**Requirement**
Down to the last line, reproduce the data that follows, but skip the pictures.

******************************

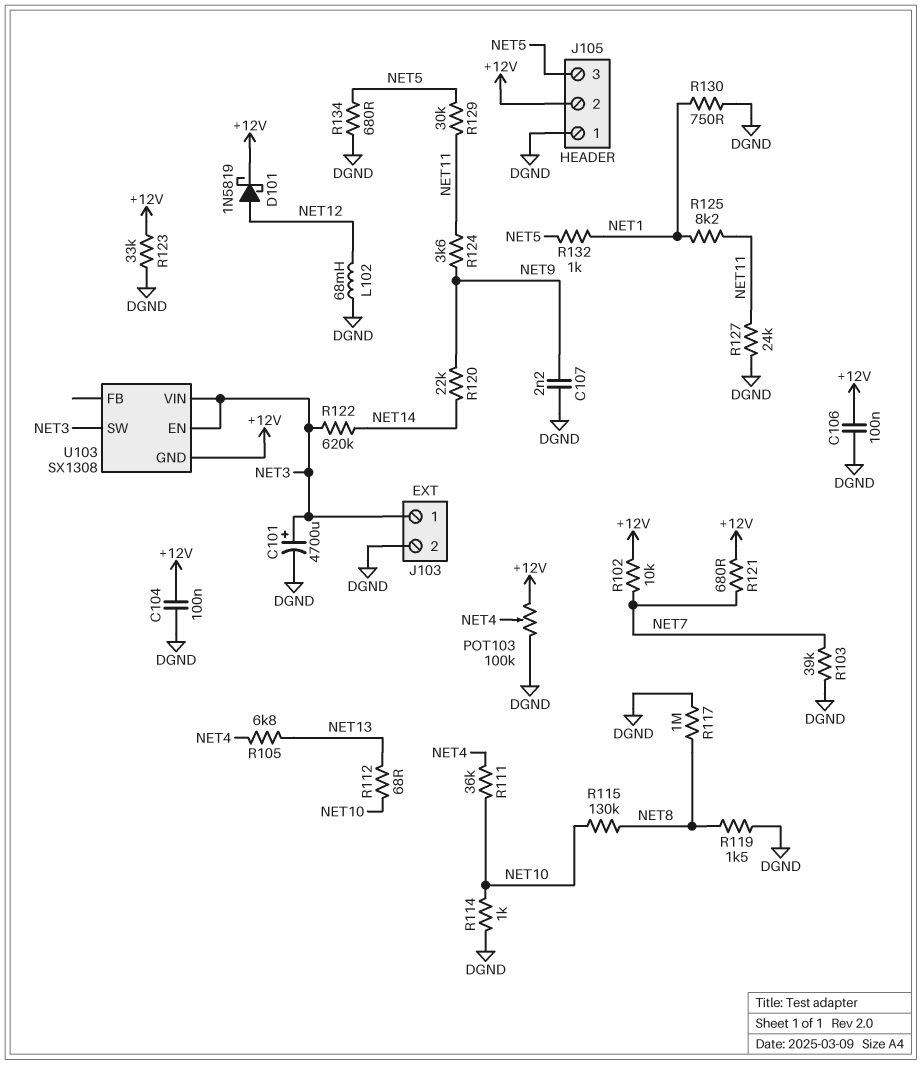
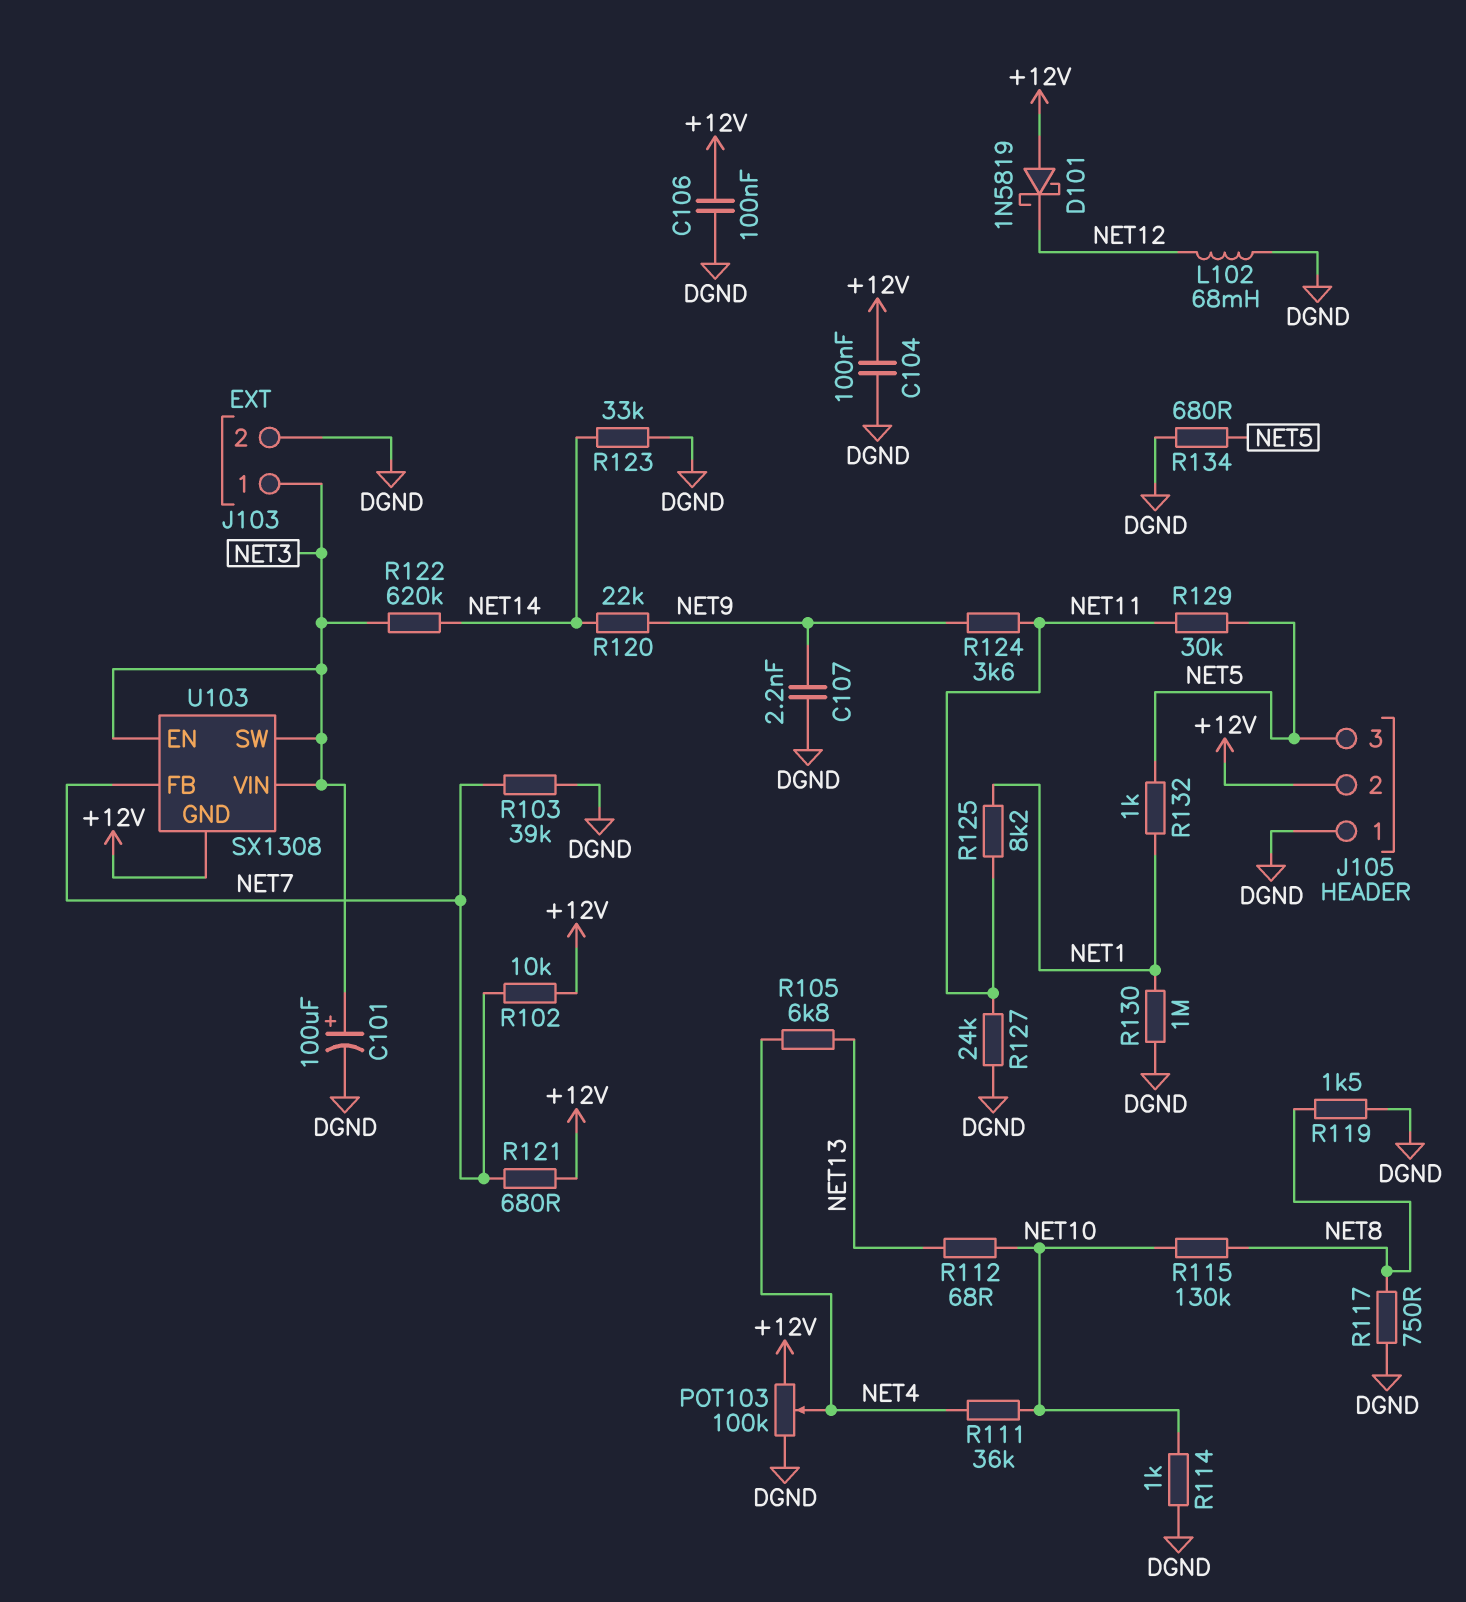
C101: 4700uF (plus NET3, minus DGND) -> 100uF (plus NET3, minus DGND)
D101: schottky 1N5819 (A NET12, K +12V) -> schottky 1N5819 (A +12V, K NET12)
R117: 1M (DGND, NET8) -> 750 (DGND, NET8)
R123: 33k (+12V, DGND) -> 33k (DGND, NET14)
R130: 750 (DGND, NET1) -> 1M (DGND, NET1)
U103 pin FB: none -> NET7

******************************

**Finished task**
C101: 4700uF (plus NET3, minus DGND) -> 100uF (plus NET3, minus DGND)
D101: schottky 1N5819 (A NET12, K +12V) -> schottky 1N5819 (A +12V, K NET12)
R117: 1M (DGND, NET8) -> 750 (DGND, NET8)
R123: 33k (+12V, DGND) -> 33k (DGND, NET14)
R130: 750 (DGND, NET1) -> 1M (DGND, NET1)
U103 pin FB: none -> NET7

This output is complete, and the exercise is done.